_DATA SECTION:_
--*--
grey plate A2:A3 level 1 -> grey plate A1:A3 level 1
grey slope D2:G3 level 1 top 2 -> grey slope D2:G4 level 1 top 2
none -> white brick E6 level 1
--*--
From the data, list each line in which the string "grey" appears.

grey plate A2:A3 level 1 -> grey plate A1:A3 level 1
grey slope D2:G3 level 1 top 2 -> grey slope D2:G4 level 1 top 2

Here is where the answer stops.